### Material for this task

=== Section Start ===

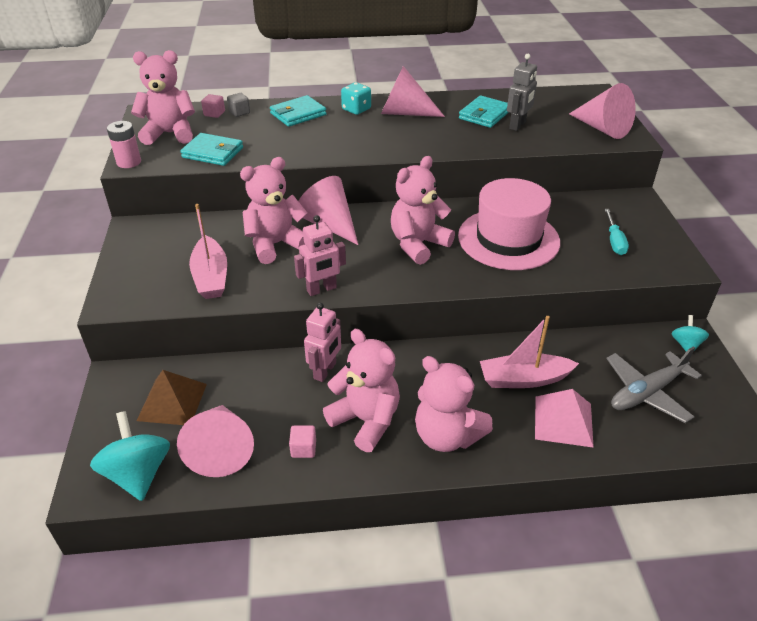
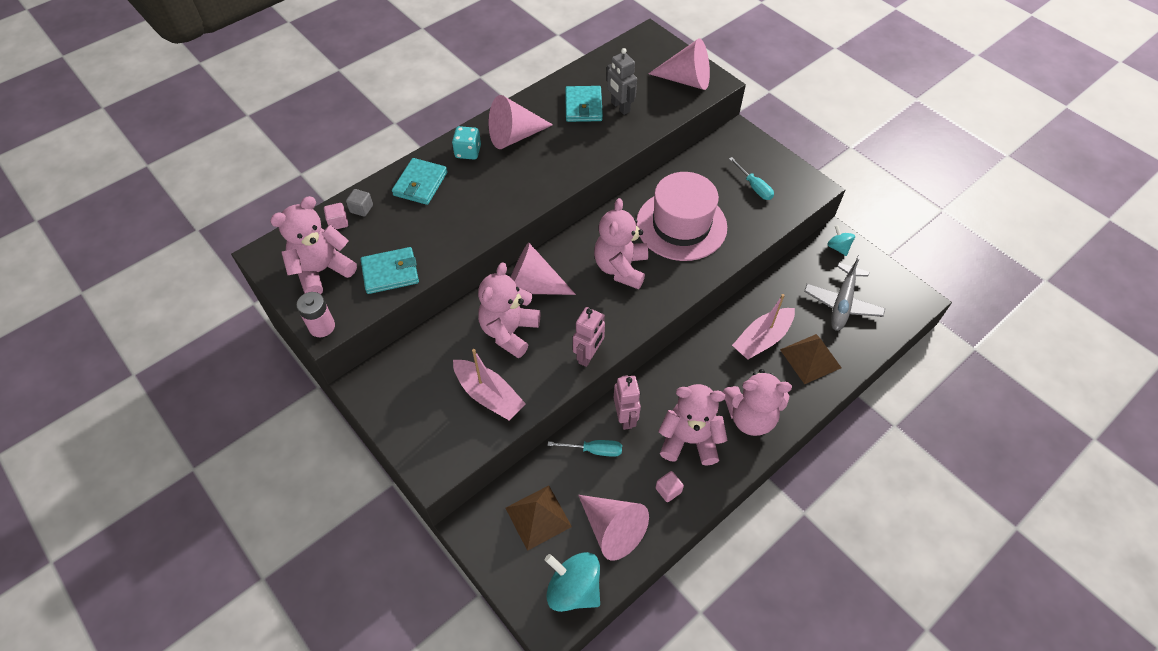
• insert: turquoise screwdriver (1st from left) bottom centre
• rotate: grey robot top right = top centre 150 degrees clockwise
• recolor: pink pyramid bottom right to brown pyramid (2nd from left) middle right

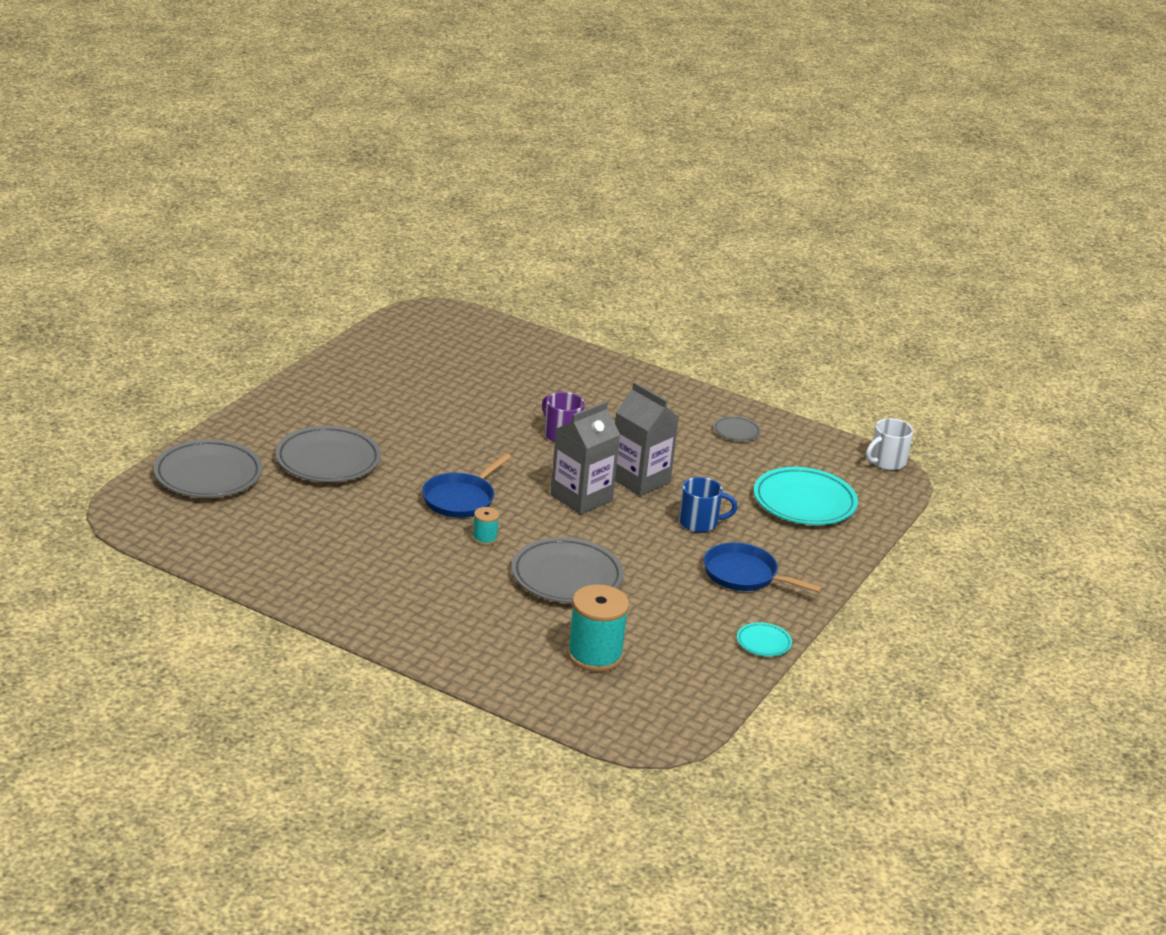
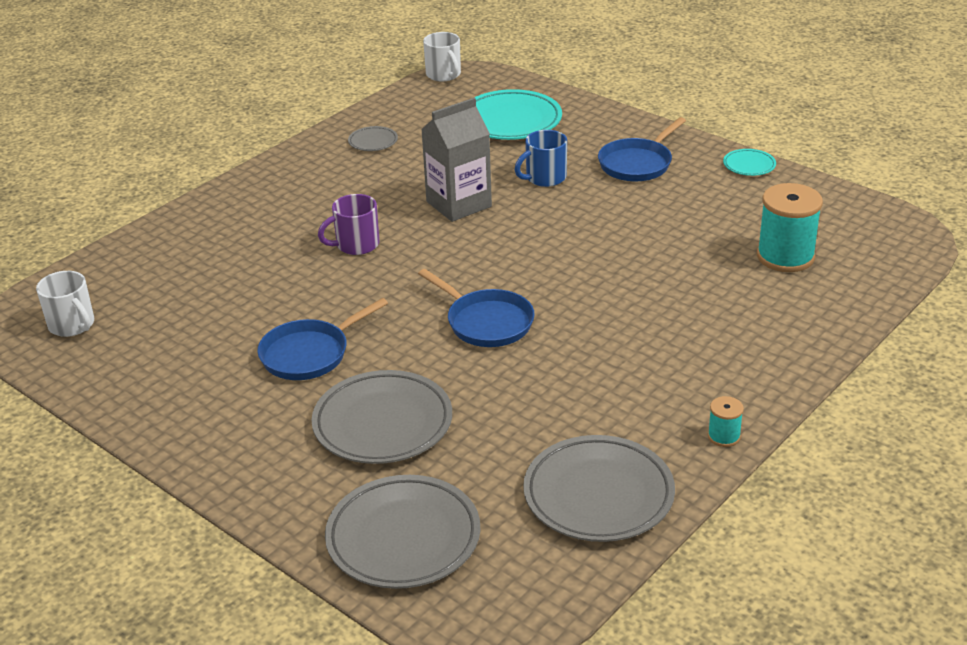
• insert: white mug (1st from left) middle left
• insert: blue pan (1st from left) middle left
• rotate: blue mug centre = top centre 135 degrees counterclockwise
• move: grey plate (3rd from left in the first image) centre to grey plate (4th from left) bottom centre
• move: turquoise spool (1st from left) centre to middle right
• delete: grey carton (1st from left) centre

=== Section End ===

### Problem to solve
Wherever the listing shows a picture, omit it and output the rest exactly as given.

### Written solution
• insert: turquoise screwdriver (1st from left) bottom centre
• rotate: grey robot top right = top centre 150 degrees clockwise
• recolor: pink pyramid bottom right to brown pyramid (2nd from left) middle right

• insert: white mug (1st from left) middle left
• insert: blue pan (1st from left) middle left
• rotate: blue mug centre = top centre 135 degrees counterclockwise
• move: grey plate (3rd from left in the first image) centre to grey plate (4th from left) bottom centre
• move: turquoise spool (1st from left) centre to middle right
• delete: grey carton (1st from left) centre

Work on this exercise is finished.